Work item.
All records given below must be printed word for word.

Information provided.
------------------------------------

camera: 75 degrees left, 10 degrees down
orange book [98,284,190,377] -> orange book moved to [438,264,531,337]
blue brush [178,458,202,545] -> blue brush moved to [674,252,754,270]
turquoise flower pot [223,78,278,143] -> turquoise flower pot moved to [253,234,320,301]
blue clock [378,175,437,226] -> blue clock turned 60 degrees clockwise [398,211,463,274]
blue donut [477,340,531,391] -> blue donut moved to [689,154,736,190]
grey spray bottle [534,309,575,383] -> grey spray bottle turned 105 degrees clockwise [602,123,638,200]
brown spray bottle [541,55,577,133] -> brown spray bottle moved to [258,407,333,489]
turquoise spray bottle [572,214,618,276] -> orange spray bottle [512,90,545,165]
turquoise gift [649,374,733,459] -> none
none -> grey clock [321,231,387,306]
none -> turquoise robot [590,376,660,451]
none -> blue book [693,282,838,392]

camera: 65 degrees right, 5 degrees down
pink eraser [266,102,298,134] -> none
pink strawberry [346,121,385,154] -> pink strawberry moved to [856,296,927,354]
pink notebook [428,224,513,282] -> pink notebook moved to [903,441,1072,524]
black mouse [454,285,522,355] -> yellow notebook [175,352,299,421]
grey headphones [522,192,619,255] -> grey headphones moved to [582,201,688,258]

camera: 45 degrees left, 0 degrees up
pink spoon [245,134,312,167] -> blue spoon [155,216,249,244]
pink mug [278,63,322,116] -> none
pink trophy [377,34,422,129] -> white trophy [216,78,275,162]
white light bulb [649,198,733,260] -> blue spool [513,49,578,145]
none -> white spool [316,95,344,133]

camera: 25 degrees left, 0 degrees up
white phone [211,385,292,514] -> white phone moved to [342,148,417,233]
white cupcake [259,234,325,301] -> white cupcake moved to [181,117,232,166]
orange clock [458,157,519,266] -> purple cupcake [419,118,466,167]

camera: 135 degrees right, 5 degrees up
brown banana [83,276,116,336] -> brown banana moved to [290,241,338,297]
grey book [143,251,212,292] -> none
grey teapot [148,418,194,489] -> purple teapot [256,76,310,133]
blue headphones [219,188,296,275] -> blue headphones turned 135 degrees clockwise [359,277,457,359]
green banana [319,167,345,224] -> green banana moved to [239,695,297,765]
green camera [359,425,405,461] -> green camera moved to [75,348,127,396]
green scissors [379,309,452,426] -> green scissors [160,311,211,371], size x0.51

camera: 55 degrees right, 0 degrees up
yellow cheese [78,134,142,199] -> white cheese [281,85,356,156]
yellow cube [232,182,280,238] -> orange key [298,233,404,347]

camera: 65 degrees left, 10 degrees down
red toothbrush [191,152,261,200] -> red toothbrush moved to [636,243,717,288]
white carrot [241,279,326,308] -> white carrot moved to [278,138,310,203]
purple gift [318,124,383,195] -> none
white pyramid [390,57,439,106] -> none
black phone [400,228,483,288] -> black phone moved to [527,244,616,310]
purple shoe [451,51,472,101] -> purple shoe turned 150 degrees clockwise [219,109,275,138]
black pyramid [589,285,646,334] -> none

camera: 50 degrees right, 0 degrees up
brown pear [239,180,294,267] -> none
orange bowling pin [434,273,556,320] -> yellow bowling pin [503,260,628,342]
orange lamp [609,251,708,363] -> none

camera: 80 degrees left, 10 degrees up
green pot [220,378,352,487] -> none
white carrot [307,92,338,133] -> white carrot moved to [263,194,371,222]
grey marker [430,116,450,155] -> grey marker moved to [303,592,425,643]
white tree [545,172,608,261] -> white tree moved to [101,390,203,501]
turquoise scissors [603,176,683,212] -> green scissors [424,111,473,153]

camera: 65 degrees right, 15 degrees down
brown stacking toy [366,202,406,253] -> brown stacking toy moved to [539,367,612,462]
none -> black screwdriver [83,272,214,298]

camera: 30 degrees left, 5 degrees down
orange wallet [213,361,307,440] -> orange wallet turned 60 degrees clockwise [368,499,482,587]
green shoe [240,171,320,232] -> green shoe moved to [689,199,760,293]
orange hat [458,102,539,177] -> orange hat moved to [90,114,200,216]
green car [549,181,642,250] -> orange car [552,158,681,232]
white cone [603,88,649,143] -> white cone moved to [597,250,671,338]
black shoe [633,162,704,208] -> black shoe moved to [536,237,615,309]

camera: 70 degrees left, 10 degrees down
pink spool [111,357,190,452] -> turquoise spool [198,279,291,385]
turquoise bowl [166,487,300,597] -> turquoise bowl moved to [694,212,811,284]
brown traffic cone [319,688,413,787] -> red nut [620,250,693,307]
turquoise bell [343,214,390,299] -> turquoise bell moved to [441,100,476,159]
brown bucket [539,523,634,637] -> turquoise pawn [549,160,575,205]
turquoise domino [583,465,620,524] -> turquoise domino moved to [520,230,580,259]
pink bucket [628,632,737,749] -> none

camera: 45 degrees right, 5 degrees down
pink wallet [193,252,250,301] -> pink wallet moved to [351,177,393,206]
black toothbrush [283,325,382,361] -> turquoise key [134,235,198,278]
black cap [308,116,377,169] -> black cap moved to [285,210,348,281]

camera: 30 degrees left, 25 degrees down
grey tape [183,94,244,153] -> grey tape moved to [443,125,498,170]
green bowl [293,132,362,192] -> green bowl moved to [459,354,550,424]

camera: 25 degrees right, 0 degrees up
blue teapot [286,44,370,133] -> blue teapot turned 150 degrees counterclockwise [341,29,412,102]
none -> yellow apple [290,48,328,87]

------------------------------------

Exercise response.
camera: 75 degrees left, 10 degrees down
orange book [98,284,190,377] -> orange book moved to [438,264,531,337]
blue brush [178,458,202,545] -> blue brush moved to [674,252,754,270]
turquoise flower pot [223,78,278,143] -> turquoise flower pot moved to [253,234,320,301]
blue clock [378,175,437,226] -> blue clock turned 60 degrees clockwise [398,211,463,274]
blue donut [477,340,531,391] -> blue donut moved to [689,154,736,190]
grey spray bottle [534,309,575,383] -> grey spray bottle turned 105 degrees clockwise [602,123,638,200]
brown spray bottle [541,55,577,133] -> brown spray bottle moved to [258,407,333,489]
turquoise spray bottle [572,214,618,276] -> orange spray bottle [512,90,545,165]
turquoise gift [649,374,733,459] -> none
none -> grey clock [321,231,387,306]
none -> turquoise robot [590,376,660,451]
none -> blue book [693,282,838,392]

camera: 65 degrees right, 5 degrees down
pink eraser [266,102,298,134] -> none
pink strawberry [346,121,385,154] -> pink strawberry moved to [856,296,927,354]
pink notebook [428,224,513,282] -> pink notebook moved to [903,441,1072,524]
black mouse [454,285,522,355] -> yellow notebook [175,352,299,421]
grey headphones [522,192,619,255] -> grey headphones moved to [582,201,688,258]

camera: 45 degrees left, 0 degrees up
pink spoon [245,134,312,167] -> blue spoon [155,216,249,244]
pink mug [278,63,322,116] -> none
pink trophy [377,34,422,129] -> white trophy [216,78,275,162]
white light bulb [649,198,733,260] -> blue spool [513,49,578,145]
none -> white spool [316,95,344,133]

camera: 25 degrees left, 0 degrees up
white phone [211,385,292,514] -> white phone moved to [342,148,417,233]
white cupcake [259,234,325,301] -> white cupcake moved to [181,117,232,166]
orange clock [458,157,519,266] -> purple cupcake [419,118,466,167]

camera: 135 degrees right, 5 degrees up
brown banana [83,276,116,336] -> brown banana moved to [290,241,338,297]
grey book [143,251,212,292] -> none
grey teapot [148,418,194,489] -> purple teapot [256,76,310,133]
blue headphones [219,188,296,275] -> blue headphones turned 135 degrees clockwise [359,277,457,359]
green banana [319,167,345,224] -> green banana moved to [239,695,297,765]
green camera [359,425,405,461] -> green camera moved to [75,348,127,396]
green scissors [379,309,452,426] -> green scissors [160,311,211,371], size x0.51

camera: 55 degrees right, 0 degrees up
yellow cheese [78,134,142,199] -> white cheese [281,85,356,156]
yellow cube [232,182,280,238] -> orange key [298,233,404,347]

camera: 65 degrees left, 10 degrees down
red toothbrush [191,152,261,200] -> red toothbrush moved to [636,243,717,288]
white carrot [241,279,326,308] -> white carrot moved to [278,138,310,203]
purple gift [318,124,383,195] -> none
white pyramid [390,57,439,106] -> none
black phone [400,228,483,288] -> black phone moved to [527,244,616,310]
purple shoe [451,51,472,101] -> purple shoe turned 150 degrees clockwise [219,109,275,138]
black pyramid [589,285,646,334] -> none

camera: 50 degrees right, 0 degrees up
brown pear [239,180,294,267] -> none
orange bowling pin [434,273,556,320] -> yellow bowling pin [503,260,628,342]
orange lamp [609,251,708,363] -> none

camera: 80 degrees left, 10 degrees up
green pot [220,378,352,487] -> none
white carrot [307,92,338,133] -> white carrot moved to [263,194,371,222]
grey marker [430,116,450,155] -> grey marker moved to [303,592,425,643]
white tree [545,172,608,261] -> white tree moved to [101,390,203,501]
turquoise scissors [603,176,683,212] -> green scissors [424,111,473,153]

camera: 65 degrees right, 15 degrees down
brown stacking toy [366,202,406,253] -> brown stacking toy moved to [539,367,612,462]
none -> black screwdriver [83,272,214,298]

camera: 30 degrees left, 5 degrees down
orange wallet [213,361,307,440] -> orange wallet turned 60 degrees clockwise [368,499,482,587]
green shoe [240,171,320,232] -> green shoe moved to [689,199,760,293]
orange hat [458,102,539,177] -> orange hat moved to [90,114,200,216]
green car [549,181,642,250] -> orange car [552,158,681,232]
white cone [603,88,649,143] -> white cone moved to [597,250,671,338]
black shoe [633,162,704,208] -> black shoe moved to [536,237,615,309]

camera: 70 degrees left, 10 degrees down
pink spool [111,357,190,452] -> turquoise spool [198,279,291,385]
turquoise bowl [166,487,300,597] -> turquoise bowl moved to [694,212,811,284]
brown traffic cone [319,688,413,787] -> red nut [620,250,693,307]
turquoise bell [343,214,390,299] -> turquoise bell moved to [441,100,476,159]
brown bucket [539,523,634,637] -> turquoise pawn [549,160,575,205]
turquoise domino [583,465,620,524] -> turquoise domino moved to [520,230,580,259]
pink bucket [628,632,737,749] -> none

camera: 45 degrees right, 5 degrees down
pink wallet [193,252,250,301] -> pink wallet moved to [351,177,393,206]
black toothbrush [283,325,382,361] -> turquoise key [134,235,198,278]
black cap [308,116,377,169] -> black cap moved to [285,210,348,281]

camera: 30 degrees left, 25 degrees down
grey tape [183,94,244,153] -> grey tape moved to [443,125,498,170]
green bowl [293,132,362,192] -> green bowl moved to [459,354,550,424]

camera: 25 degrees right, 0 degrees up
blue teapot [286,44,370,133] -> blue teapot turned 150 degrees counterclockwise [341,29,412,102]
none -> yellow apple [290,48,328,87]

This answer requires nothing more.